ACTIVITY —
A precise reproduction of every record below is needed, minus the pictures.

DATA FOR PROCESSING —
::::::::::
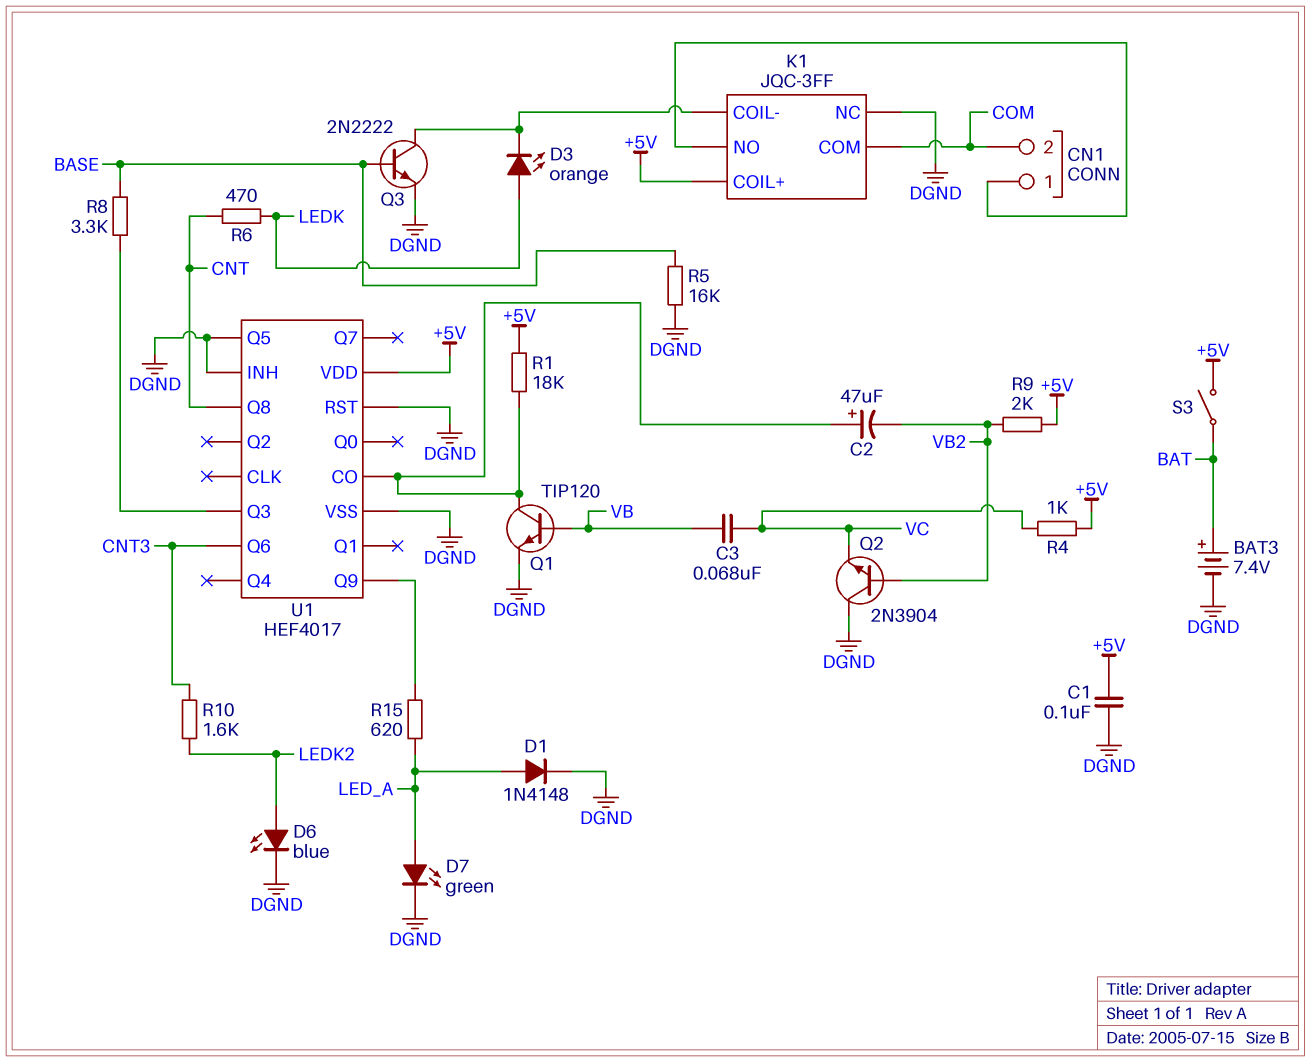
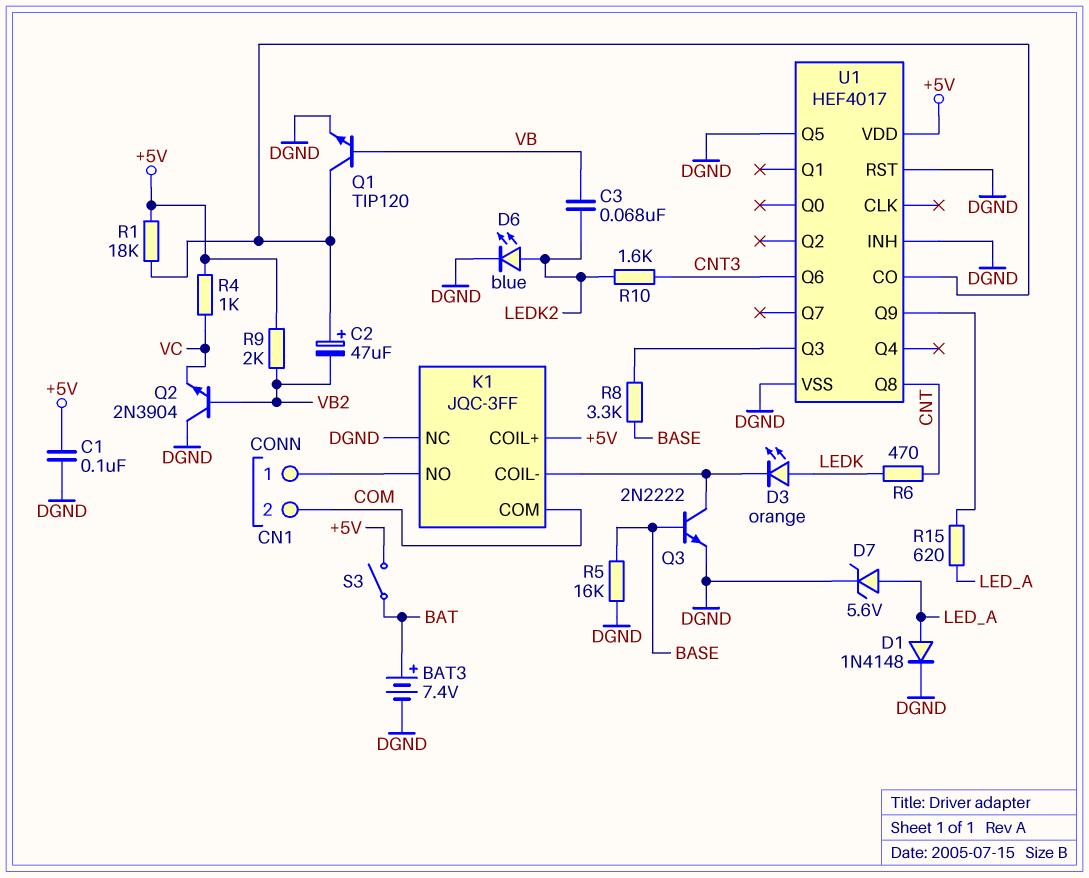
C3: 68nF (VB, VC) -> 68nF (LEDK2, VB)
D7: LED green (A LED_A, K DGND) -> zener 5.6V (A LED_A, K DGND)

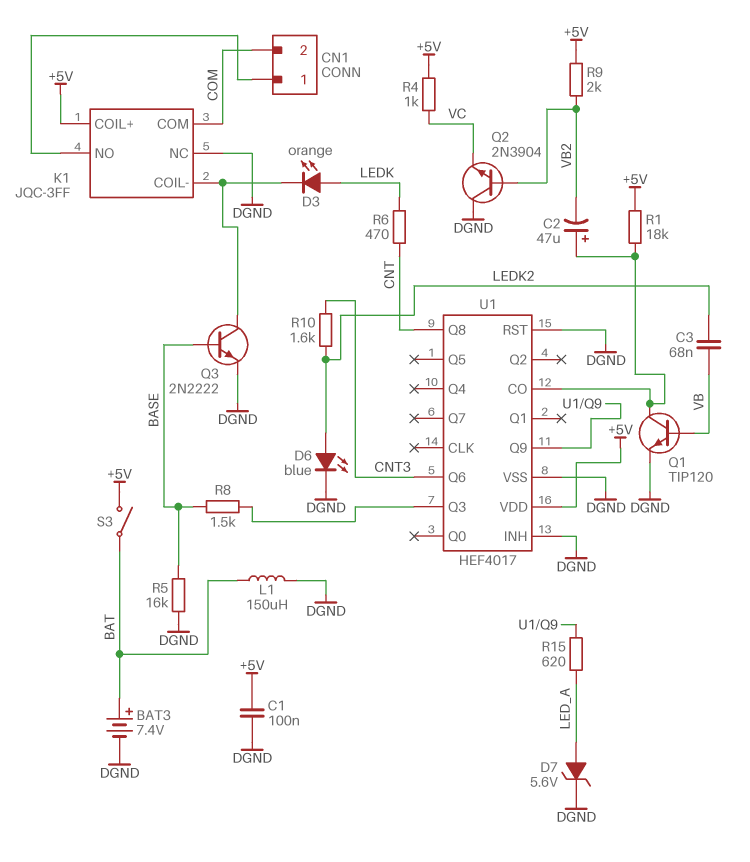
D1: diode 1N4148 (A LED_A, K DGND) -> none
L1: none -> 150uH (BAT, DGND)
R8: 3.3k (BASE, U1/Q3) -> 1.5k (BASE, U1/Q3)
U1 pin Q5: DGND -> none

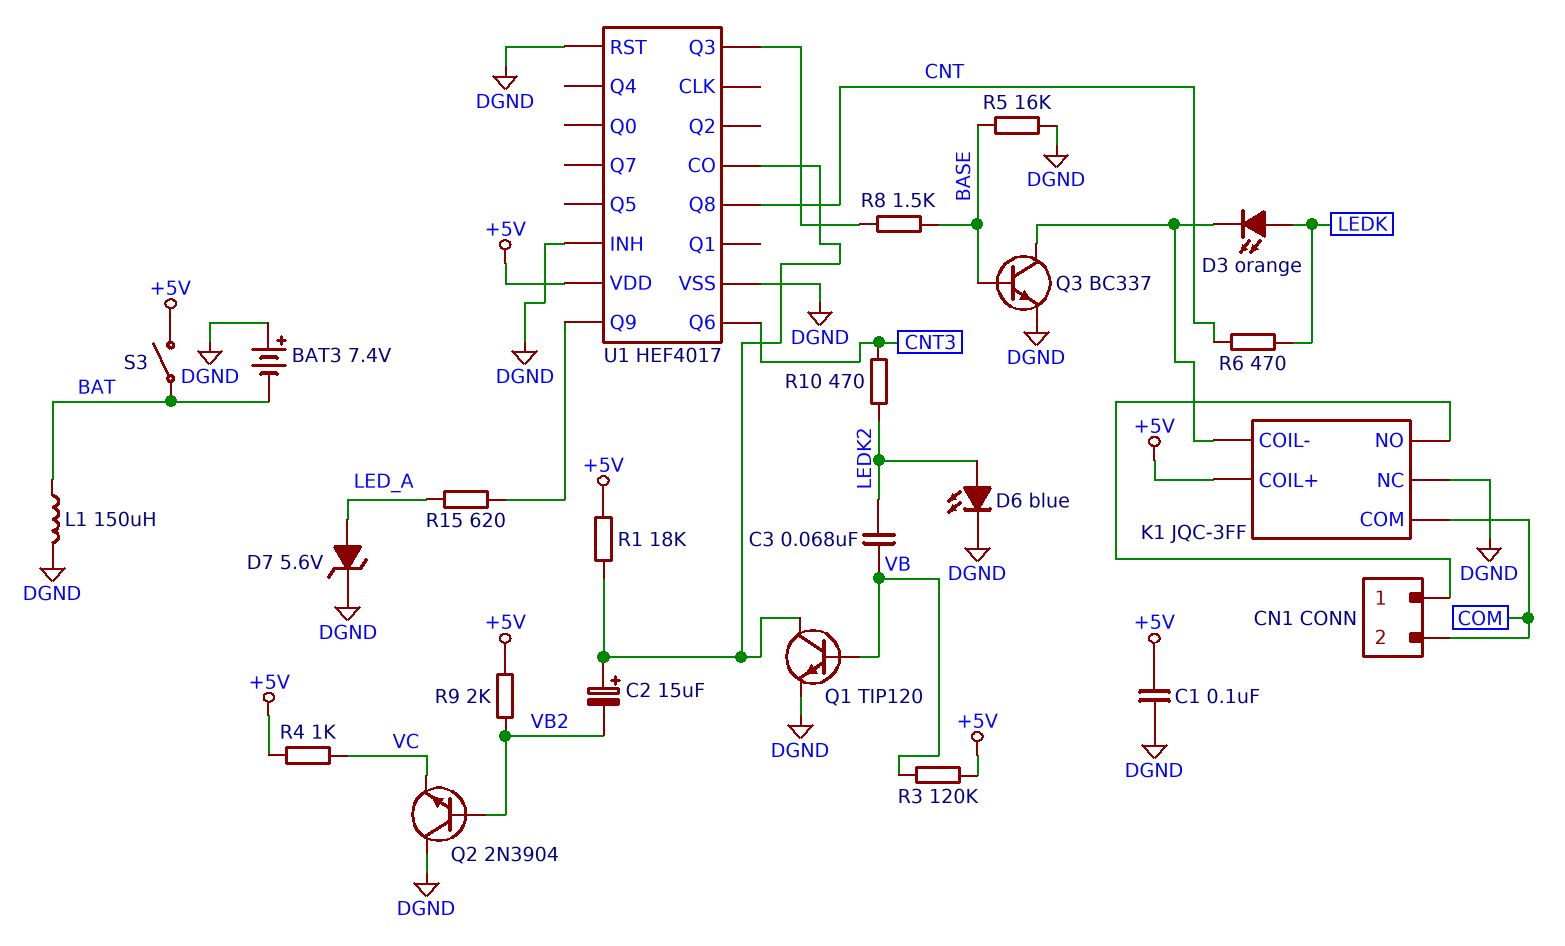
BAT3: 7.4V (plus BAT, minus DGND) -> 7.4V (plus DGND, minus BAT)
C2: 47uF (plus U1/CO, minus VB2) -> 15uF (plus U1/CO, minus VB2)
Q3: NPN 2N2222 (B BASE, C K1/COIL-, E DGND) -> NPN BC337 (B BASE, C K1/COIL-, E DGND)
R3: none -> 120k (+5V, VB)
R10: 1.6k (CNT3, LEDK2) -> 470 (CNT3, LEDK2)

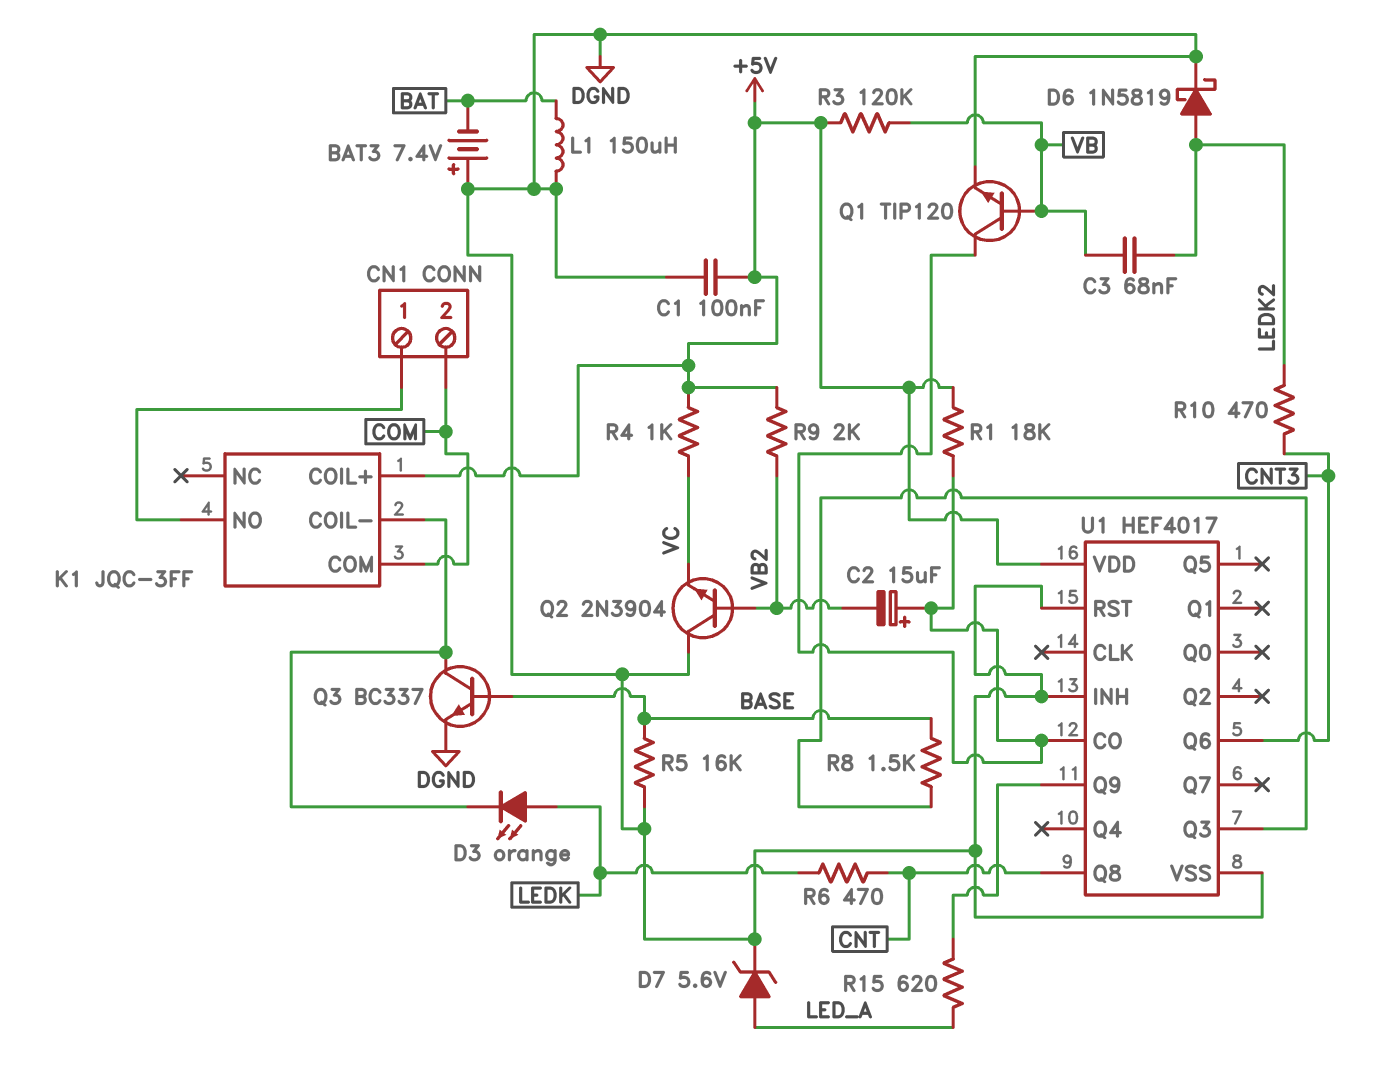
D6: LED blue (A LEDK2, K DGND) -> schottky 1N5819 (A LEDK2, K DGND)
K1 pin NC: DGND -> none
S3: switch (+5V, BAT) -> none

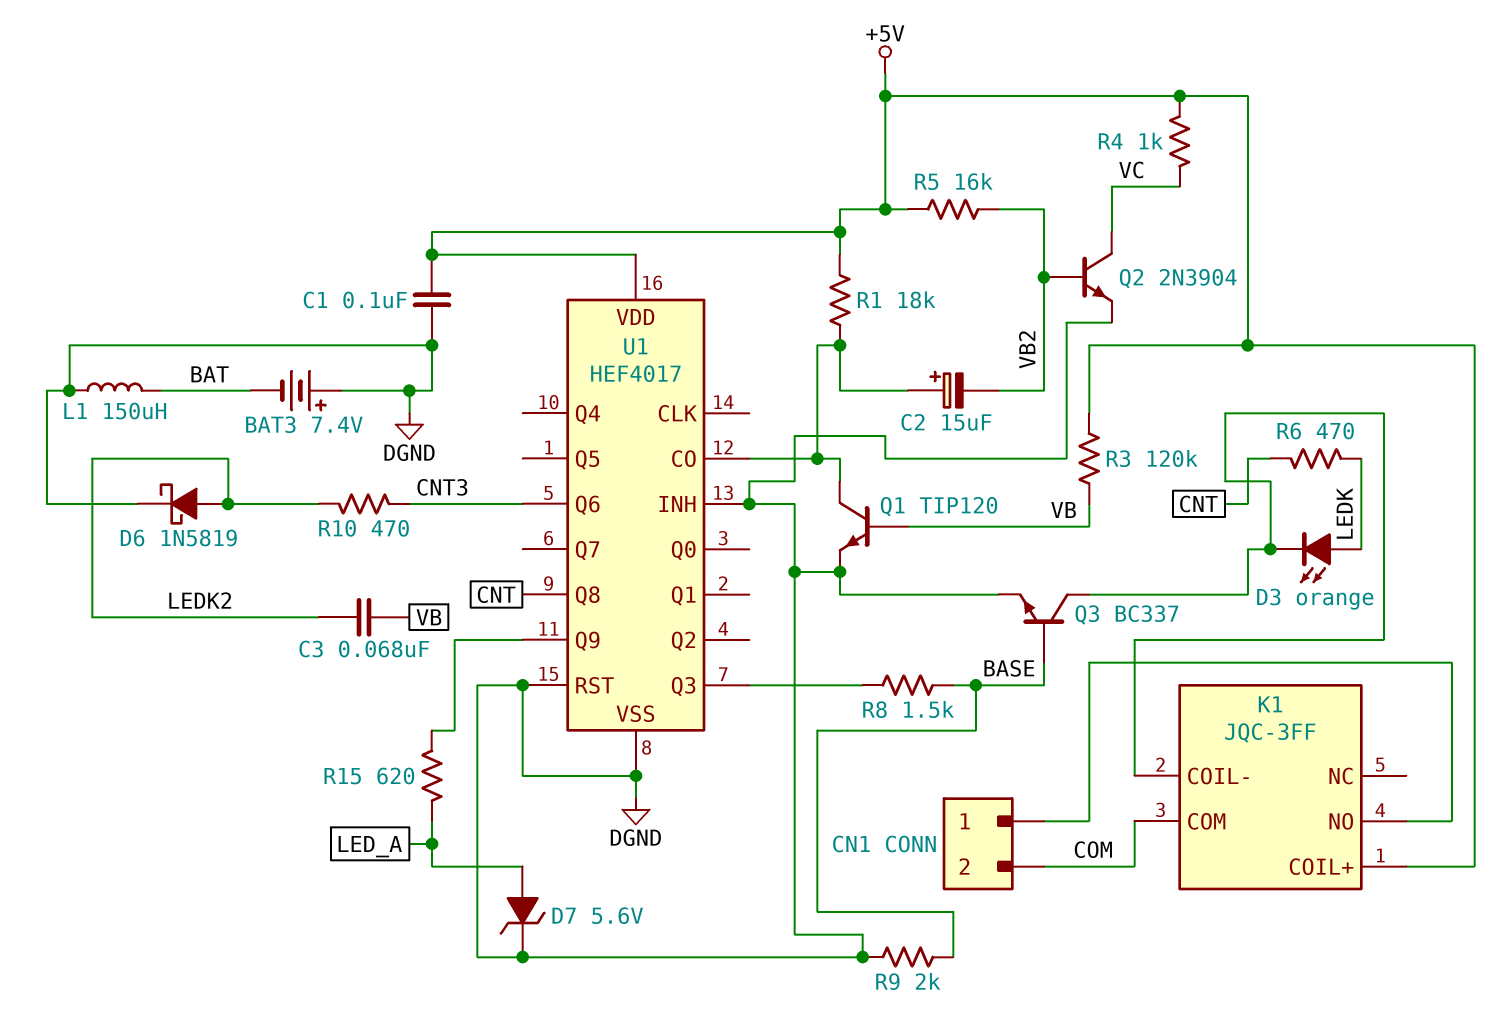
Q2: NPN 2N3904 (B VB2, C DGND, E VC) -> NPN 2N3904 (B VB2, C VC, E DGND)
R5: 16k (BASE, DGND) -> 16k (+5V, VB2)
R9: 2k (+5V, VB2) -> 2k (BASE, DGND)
::::::::::
ANSWER SECTION —
C3: 68nF (VB, VC) -> 68nF (LEDK2, VB)
D7: LED green (A LED_A, K DGND) -> zener 5.6V (A LED_A, K DGND)

D1: diode 1N4148 (A LED_A, K DGND) -> none
L1: none -> 150uH (BAT, DGND)
R8: 3.3k (BASE, U1/Q3) -> 1.5k (BASE, U1/Q3)
U1 pin Q5: DGND -> none

BAT3: 7.4V (plus BAT, minus DGND) -> 7.4V (plus DGND, minus BAT)
C2: 47uF (plus U1/CO, minus VB2) -> 15uF (plus U1/CO, minus VB2)
Q3: NPN 2N2222 (B BASE, C K1/COIL-, E DGND) -> NPN BC337 (B BASE, C K1/COIL-, E DGND)
R3: none -> 120k (+5V, VB)
R10: 1.6k (CNT3, LEDK2) -> 470 (CNT3, LEDK2)

D6: LED blue (A LEDK2, K DGND) -> schottky 1N5819 (A LEDK2, K DGND)
K1 pin NC: DGND -> none
S3: switch (+5V, BAT) -> none

Q2: NPN 2N3904 (B VB2, C DGND, E VC) -> NPN 2N3904 (B VB2, C VC, E DGND)
R5: 16k (BASE, DGND) -> 16k (+5V, VB2)
R9: 2k (+5V, VB2) -> 2k (BASE, DGND)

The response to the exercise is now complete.